> The problem: Pictures in the listing below are skipped, while the lines from the "C212: 220nF (GND, VSW) -> 220nF (EN_N, VSW)" line through the "U1 pin IN: VRAW -> GND" line are returned word for word.

> Records for the task:
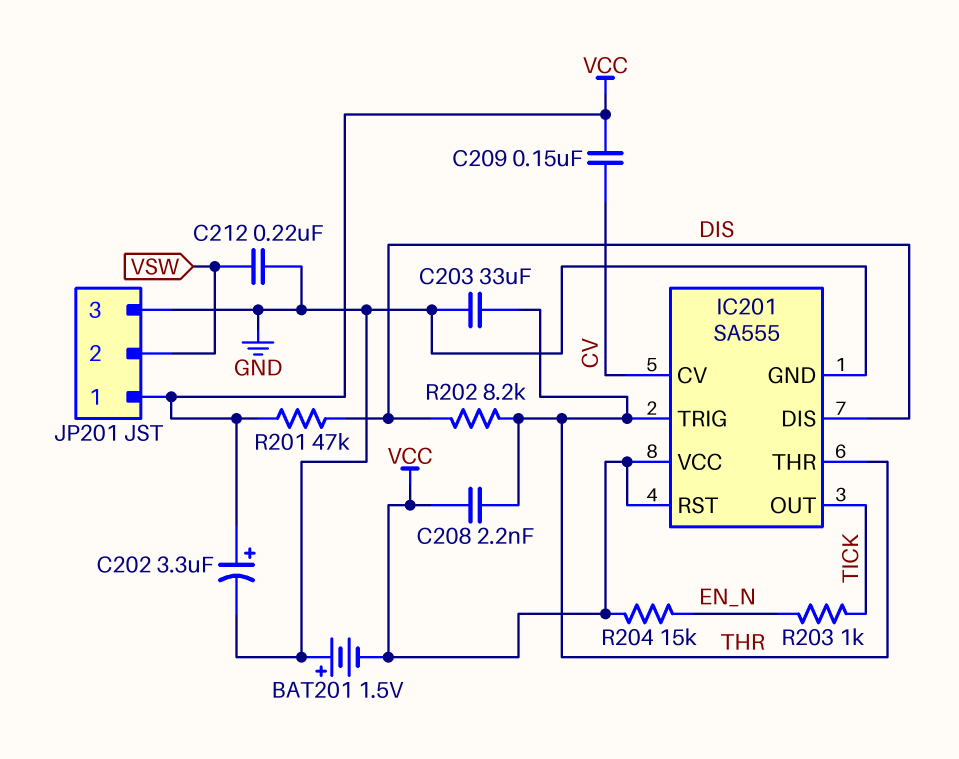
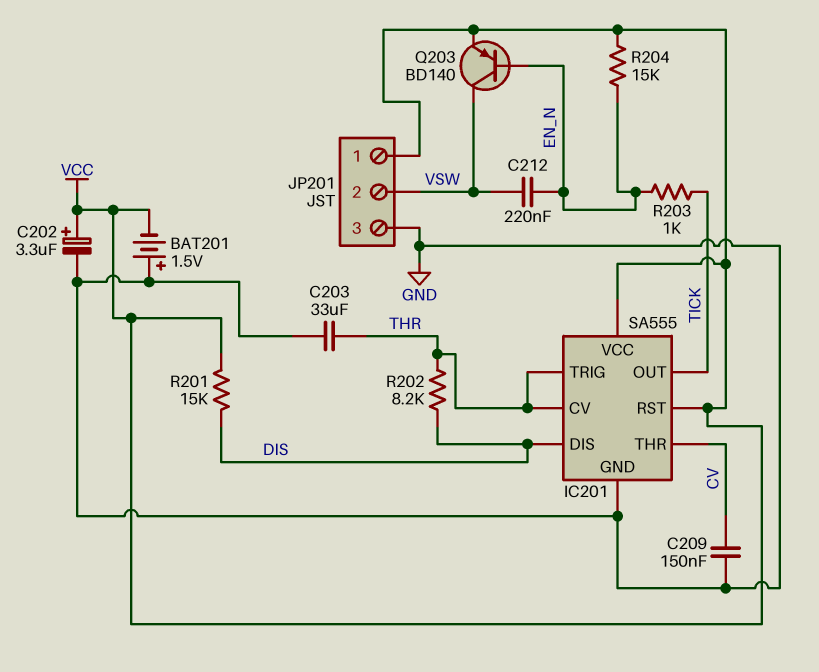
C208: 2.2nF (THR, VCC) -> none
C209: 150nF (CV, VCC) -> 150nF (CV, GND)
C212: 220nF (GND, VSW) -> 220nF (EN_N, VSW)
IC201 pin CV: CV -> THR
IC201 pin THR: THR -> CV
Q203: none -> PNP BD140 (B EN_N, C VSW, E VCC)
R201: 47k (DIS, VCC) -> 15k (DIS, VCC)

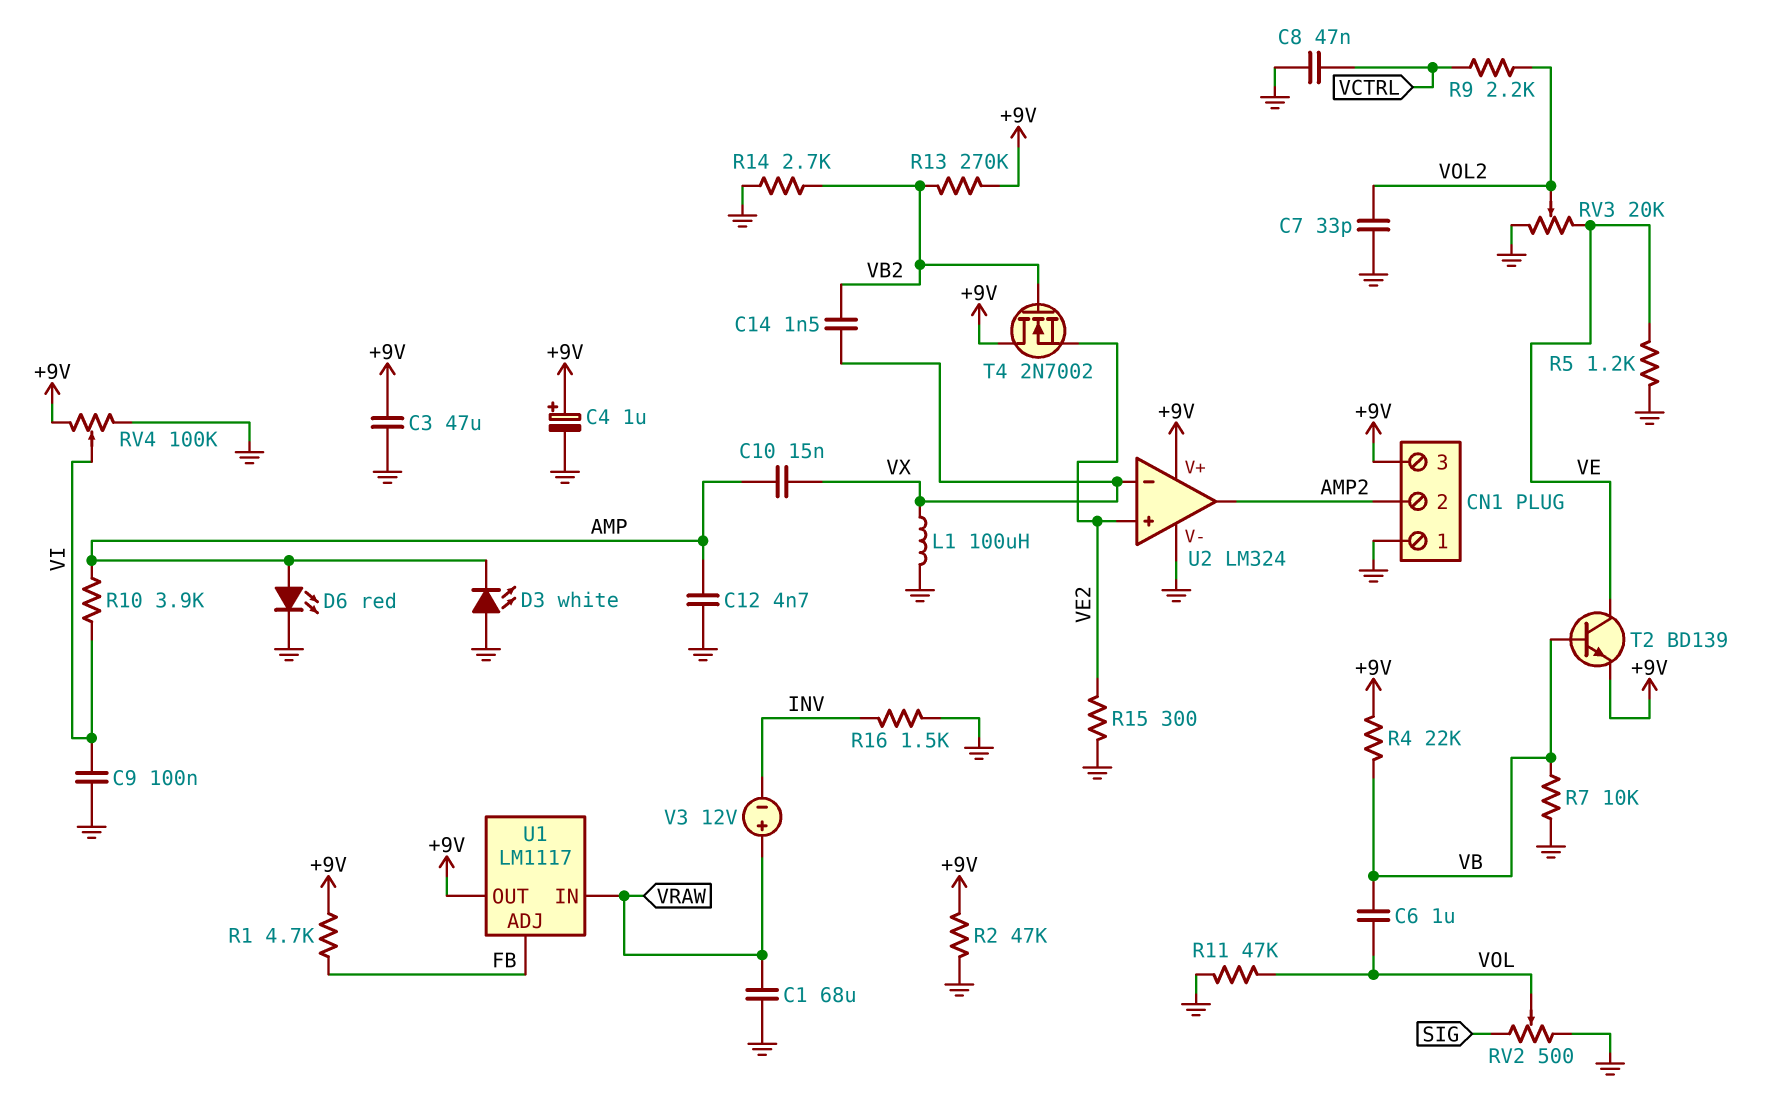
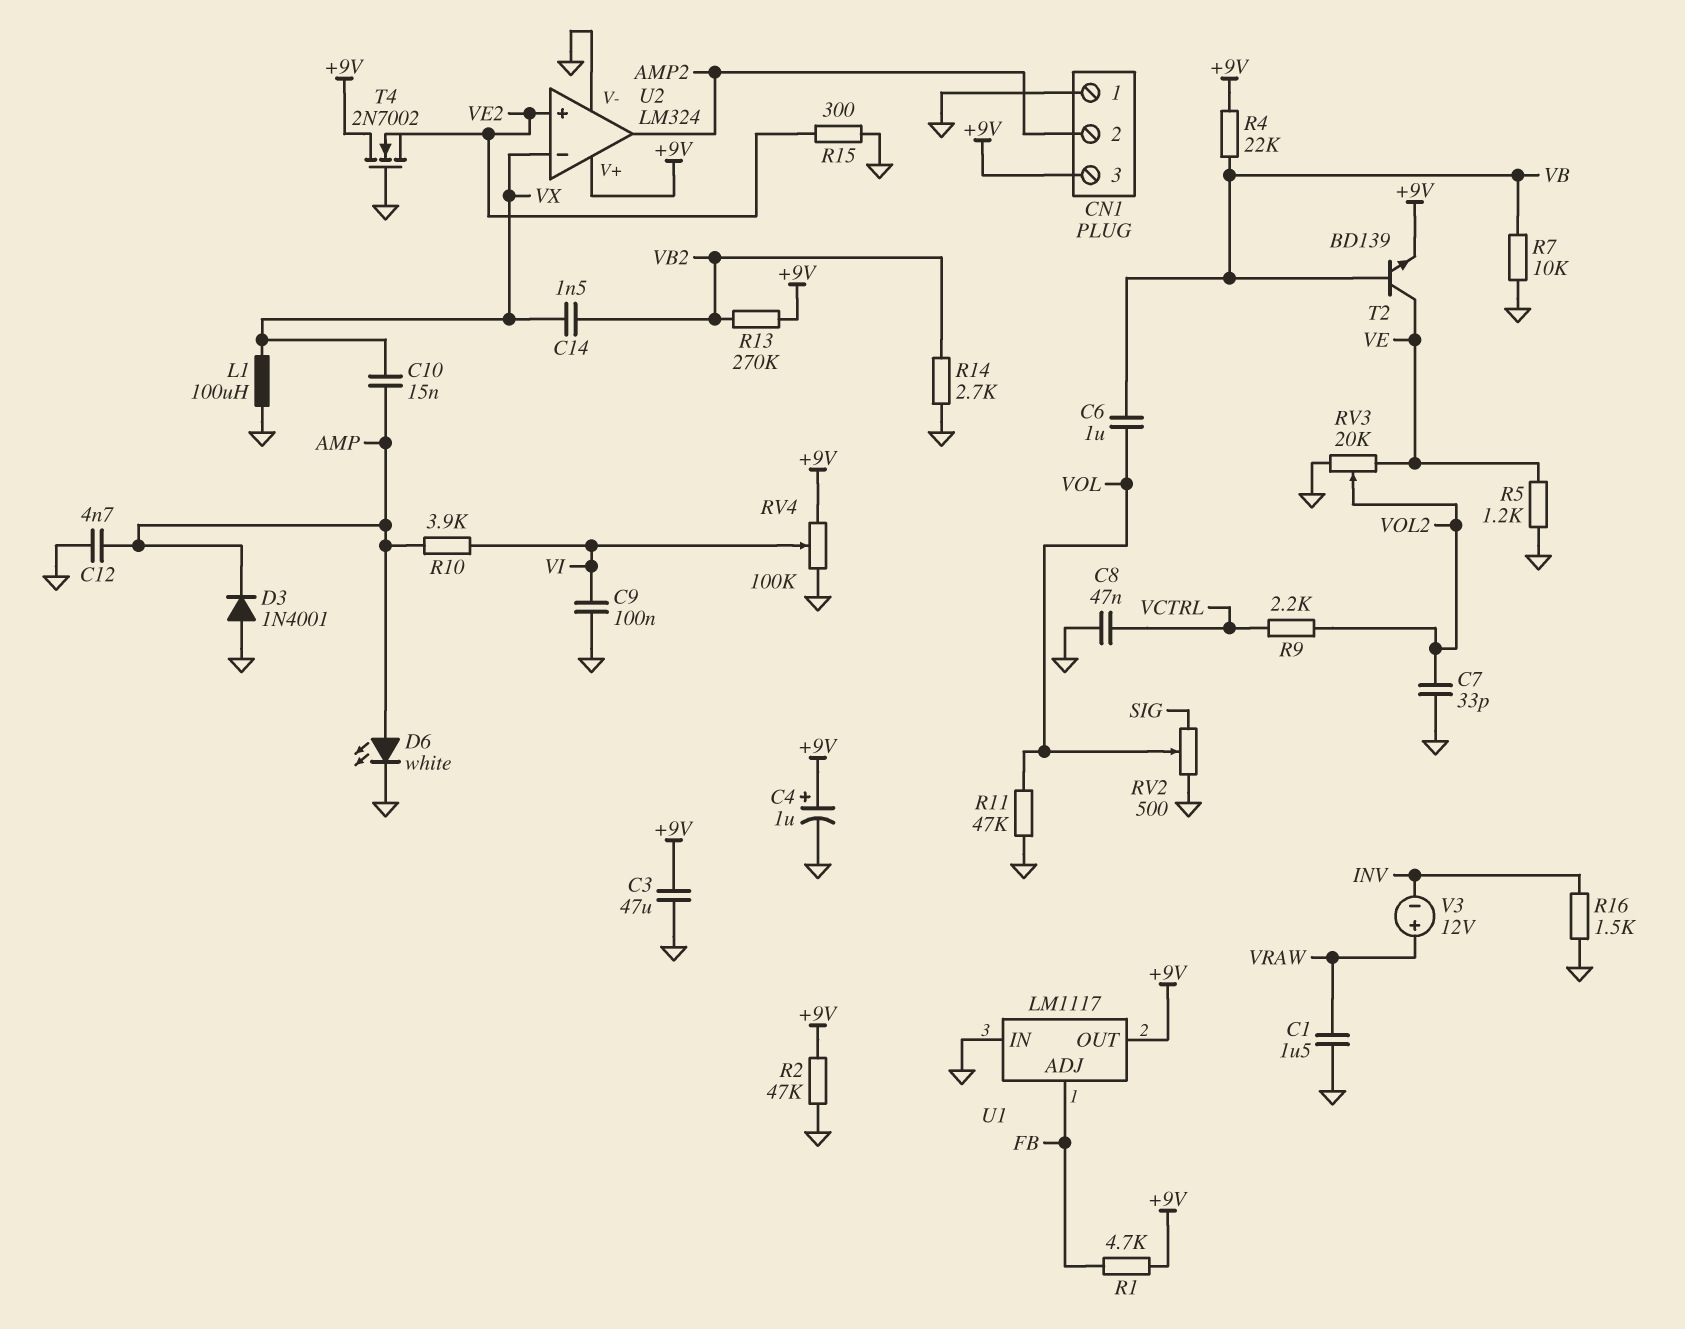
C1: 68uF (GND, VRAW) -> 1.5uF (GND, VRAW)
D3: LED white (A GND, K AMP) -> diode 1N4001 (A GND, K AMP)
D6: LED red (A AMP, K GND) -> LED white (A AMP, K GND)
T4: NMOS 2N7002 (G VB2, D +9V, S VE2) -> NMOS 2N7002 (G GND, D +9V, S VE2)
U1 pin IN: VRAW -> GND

...

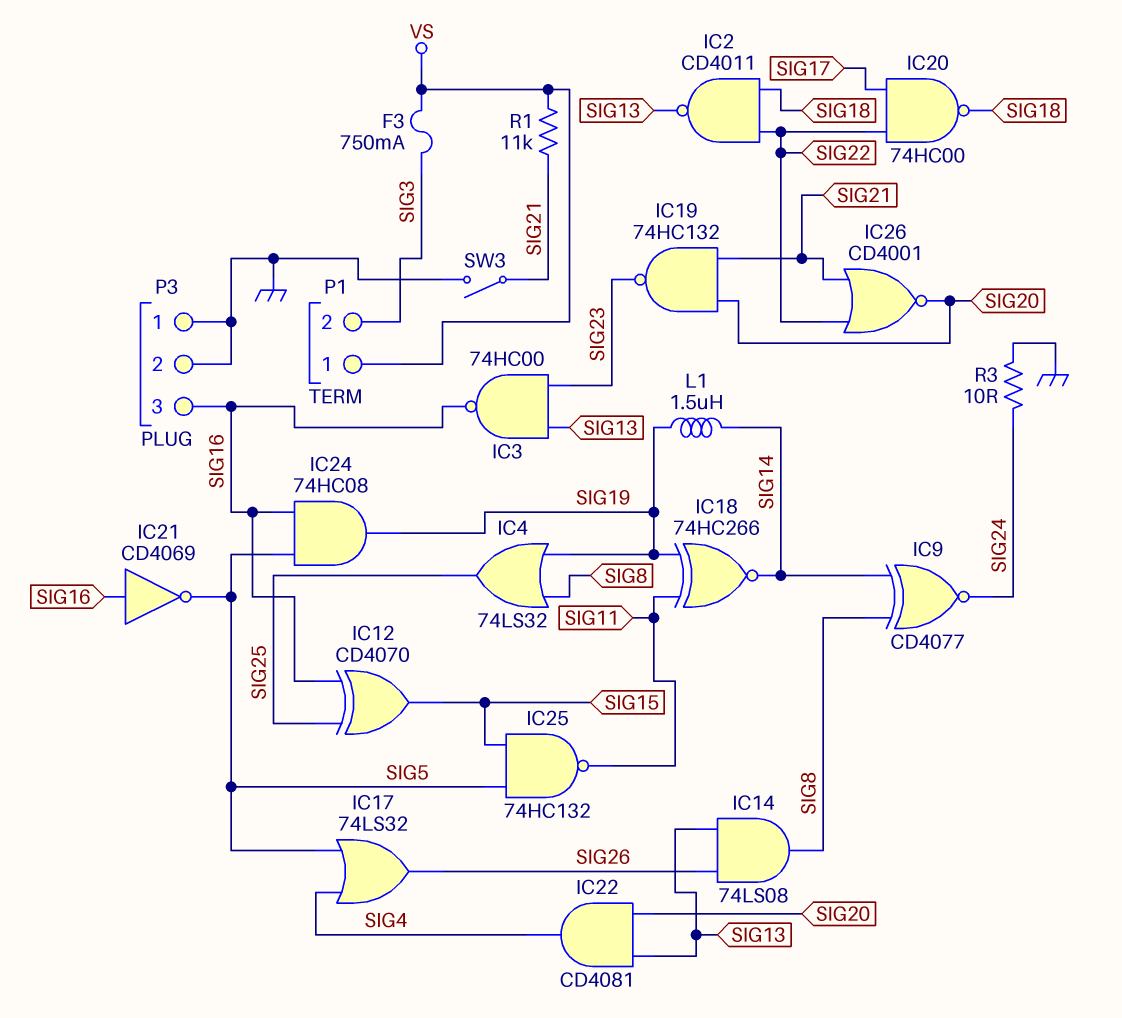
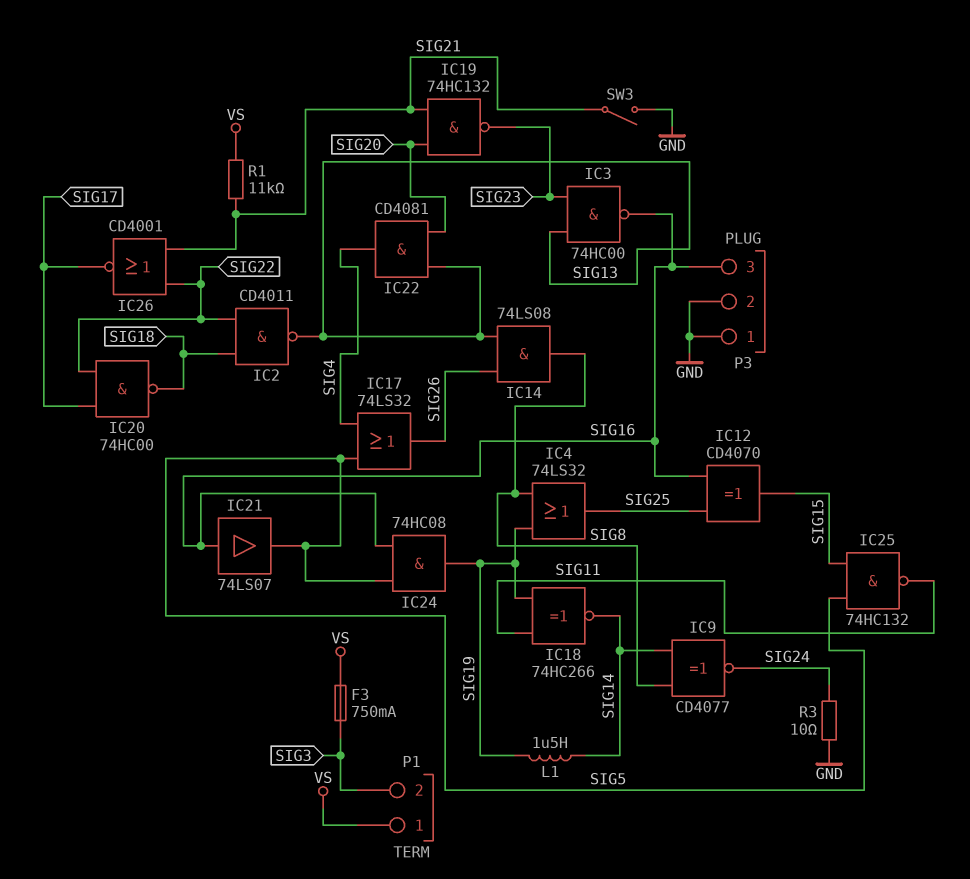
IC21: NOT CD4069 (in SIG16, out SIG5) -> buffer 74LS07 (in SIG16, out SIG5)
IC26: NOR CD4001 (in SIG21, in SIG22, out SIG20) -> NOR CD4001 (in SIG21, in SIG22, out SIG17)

> Task solution:
C212: 220nF (GND, VSW) -> 220nF (EN_N, VSW)
IC201 pin CV: CV -> THR
IC201 pin THR: THR -> CV
Q203: none -> PNP BD140 (B EN_N, C VSW, E VCC)
R201: 47k (DIS, VCC) -> 15k (DIS, VCC)

C1: 68uF (GND, VRAW) -> 1.5uF (GND, VRAW)
D3: LED white (A GND, K AMP) -> diode 1N4001 (A GND, K AMP)
D6: LED red (A AMP, K GND) -> LED white (A AMP, K GND)
T4: NMOS 2N7002 (G VB2, D +9V, S VE2) -> NMOS 2N7002 (G GND, D +9V, S VE2)
U1 pin IN: VRAW -> GND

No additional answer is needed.